**Assignment**
What is needed is a faithful copy of all the entries, with no pictures in it.

[Records from a dataset]
--

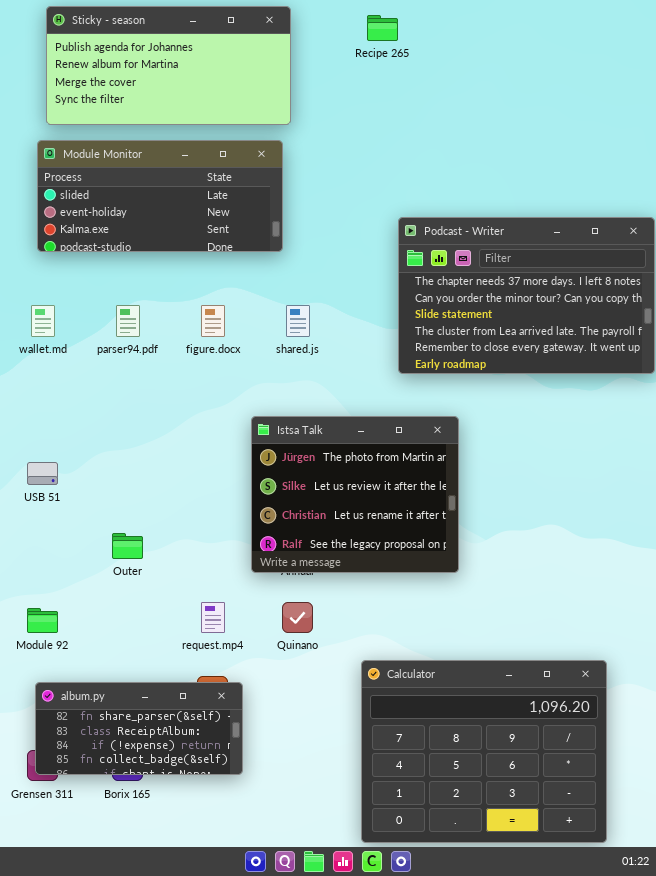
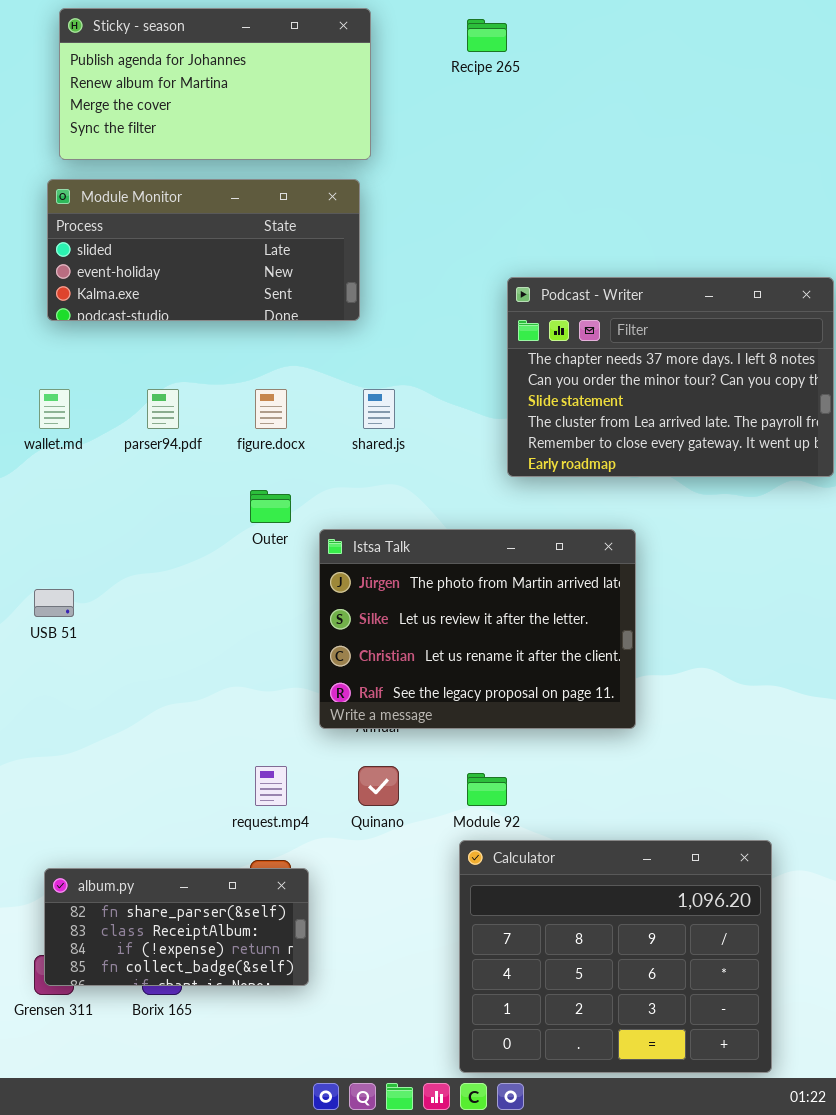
Istsa Talk: [251,416,459,573] -> [319,529,636,729], resized
Outer: [112,533,143,559] -> [250,490,291,523], moved
Module 92: [27,608,58,633] -> [467,773,507,806], moved

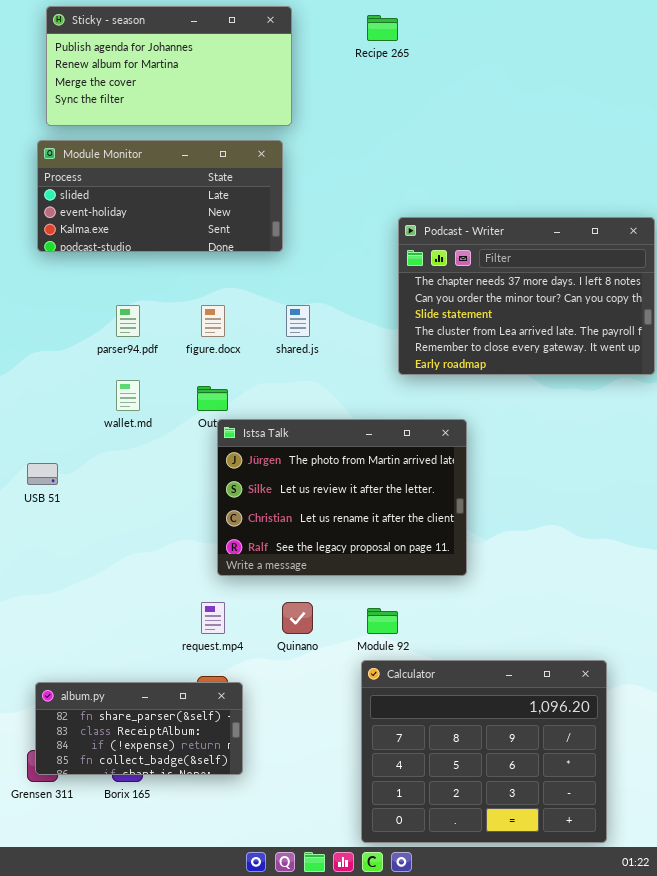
wallet.md: [39,389,70,429] -> [116,380,140,411], moved
Istsa Talk: [319,529,636,729] -> [217,419,467,576], moved

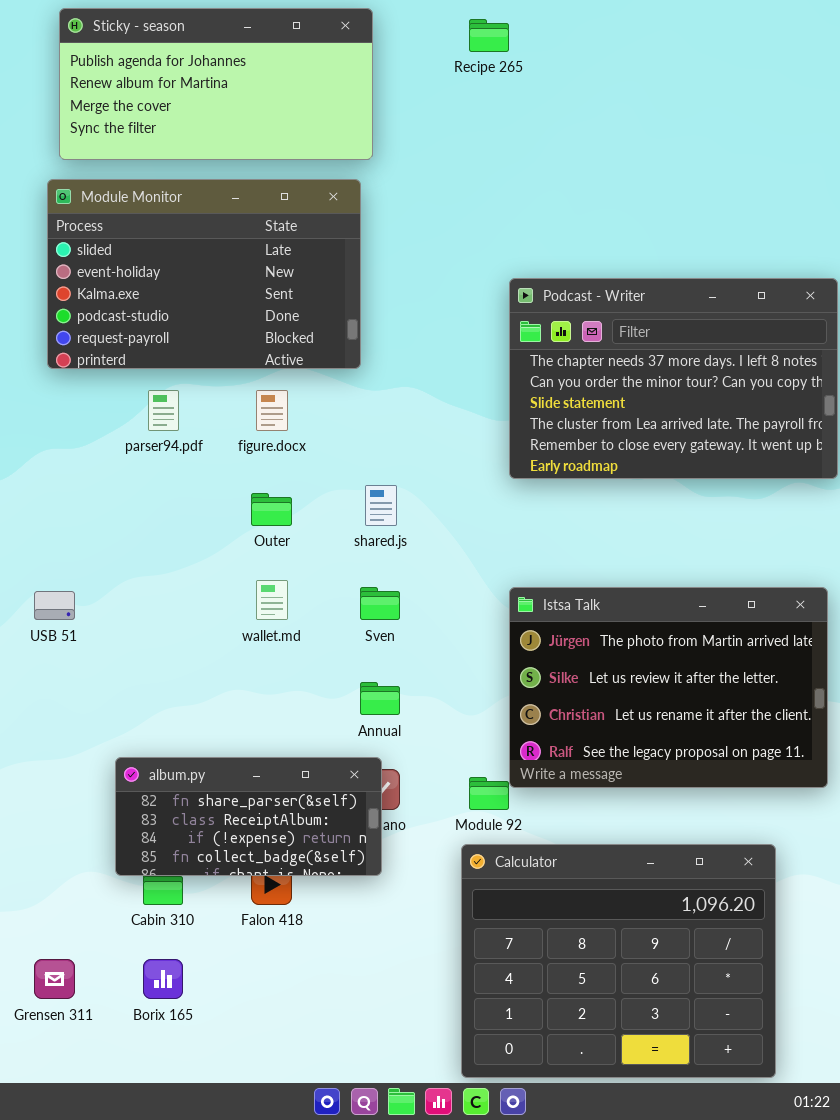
Module Monitor: [37,140,283,252] -> [47,179,361,369], resized
shared.js: [286,305,310,337] -> [365,485,397,526], moved
wallet.md: [116,380,140,411] -> [256,580,288,620], moved
Istsa Talk: [217,419,467,576] -> [509,587,828,788], moved
album.py: [35,682,243,775] -> [115,757,382,876], moved

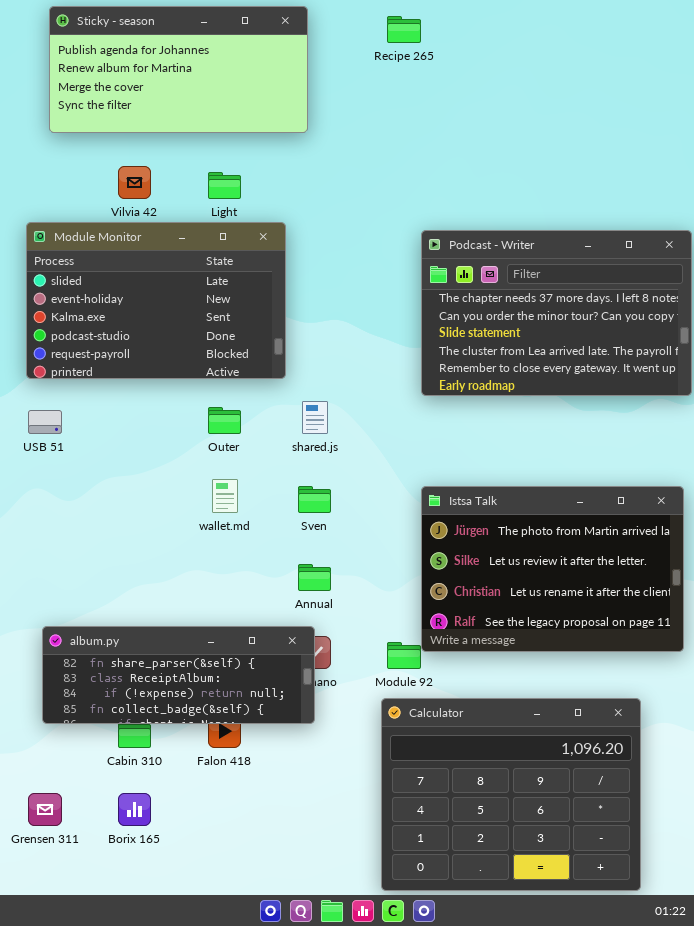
Module Monitor: [47,179,361,369] -> [26,222,286,379], moved
USB 51: [34,591,75,620] -> [28,410,62,434], moved
album.py: [115,757,382,876] -> [42,626,315,724], resized

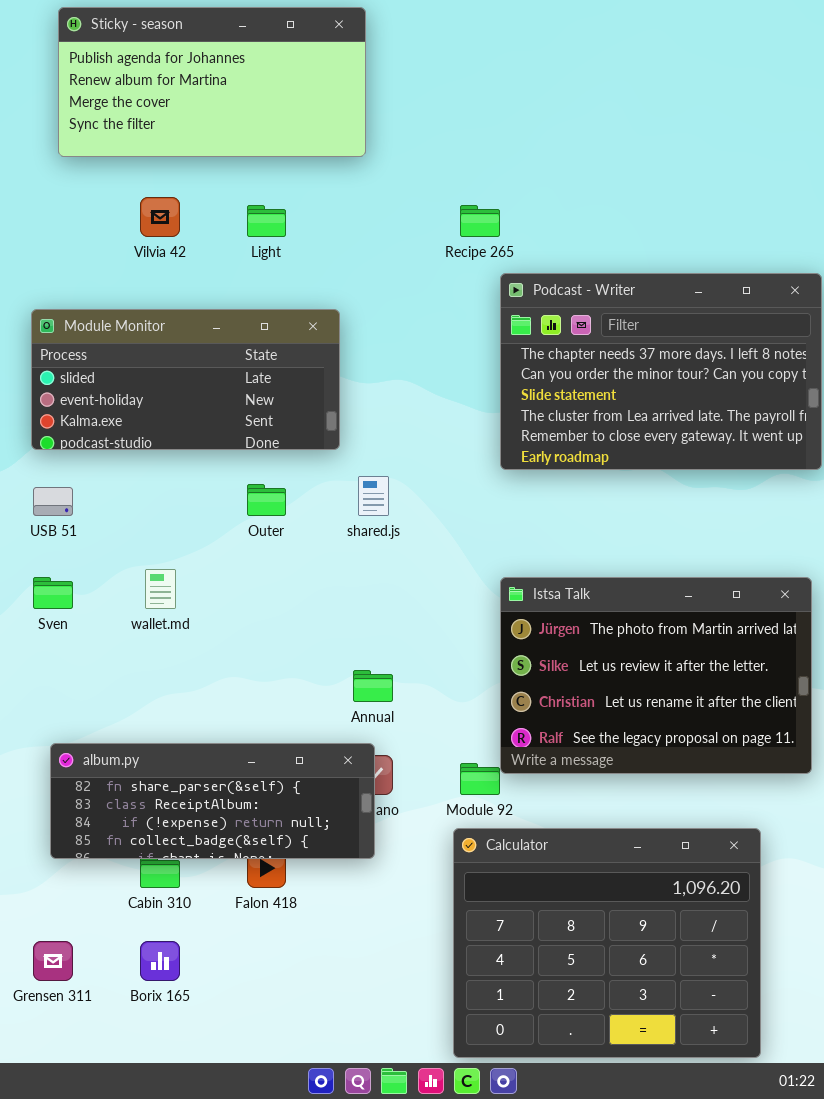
Recipe 265: [387,16,421,43] -> [460,205,500,237], moved
Module Monitor: [26,222,286,379] -> [31,309,340,450], resized
wallet.md: [212,479,238,513] -> [145,569,176,609], moved
Sven: [298,486,331,513] -> [33,577,73,609], moved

--

**Answer to the exercise**
Istsa Talk: [251,416,459,573] -> [319,529,636,729], resized
Outer: [112,533,143,559] -> [250,490,291,523], moved
Module 92: [27,608,58,633] -> [467,773,507,806], moved

wallet.md: [39,389,70,429] -> [116,380,140,411], moved
Istsa Talk: [319,529,636,729] -> [217,419,467,576], moved

Module Monitor: [37,140,283,252] -> [47,179,361,369], resized
shared.js: [286,305,310,337] -> [365,485,397,526], moved
wallet.md: [116,380,140,411] -> [256,580,288,620], moved
Istsa Talk: [217,419,467,576] -> [509,587,828,788], moved
album.py: [35,682,243,775] -> [115,757,382,876], moved

Module Monitor: [47,179,361,369] -> [26,222,286,379], moved
USB 51: [34,591,75,620] -> [28,410,62,434], moved
album.py: [115,757,382,876] -> [42,626,315,724], resized

Recipe 265: [387,16,421,43] -> [460,205,500,237], moved
Module Monitor: [26,222,286,379] -> [31,309,340,450], resized
wallet.md: [212,479,238,513] -> [145,569,176,609], moved
Sven: [298,486,331,513] -> [33,577,73,609], moved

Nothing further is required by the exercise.